• [Description of the task] Find every line below with the word "size" in it, and copy each one.

• [Records to process]
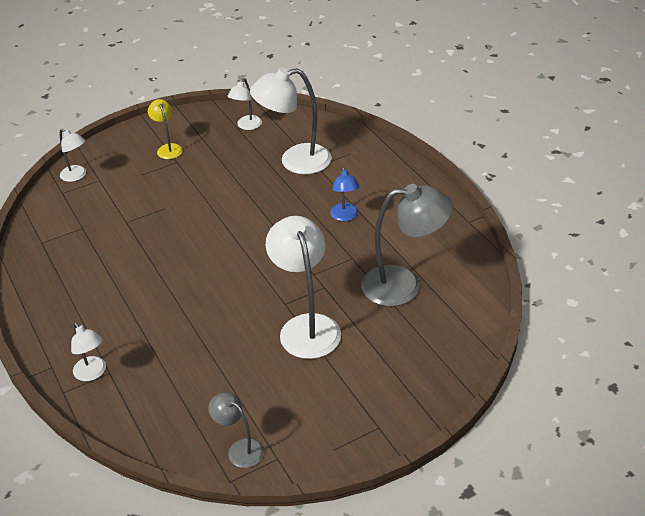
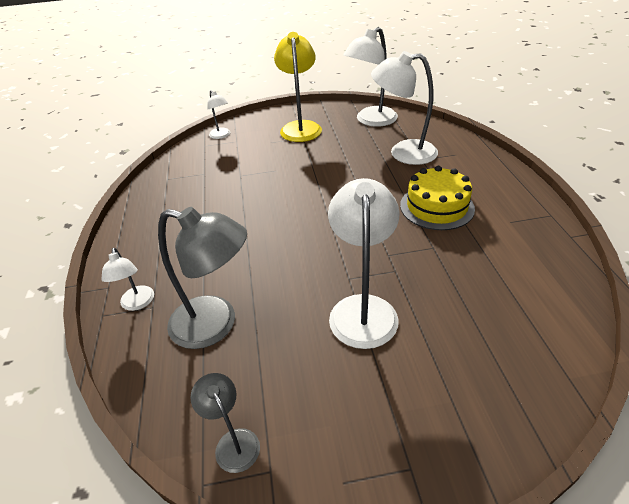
camera: 20 degrees right, 0 degrees up
yellow lamp [148,99,183,159] -> yellow lamp [274,32,322,142], size x1.91
white lamp [228,79,262,130] -> white lamp [343,27,398,127], size x1.91
blue lamp [330,166,360,221] -> yellow cake [400,166,475,230]
grey lamp [361,184,453,306] -> grey lamp moved to [158,207,247,349]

• [Problem solution]
yellow lamp [148,99,183,159] -> yellow lamp [274,32,322,142], size x1.91
white lamp [228,79,262,130] -> white lamp [343,27,398,127], size x1.91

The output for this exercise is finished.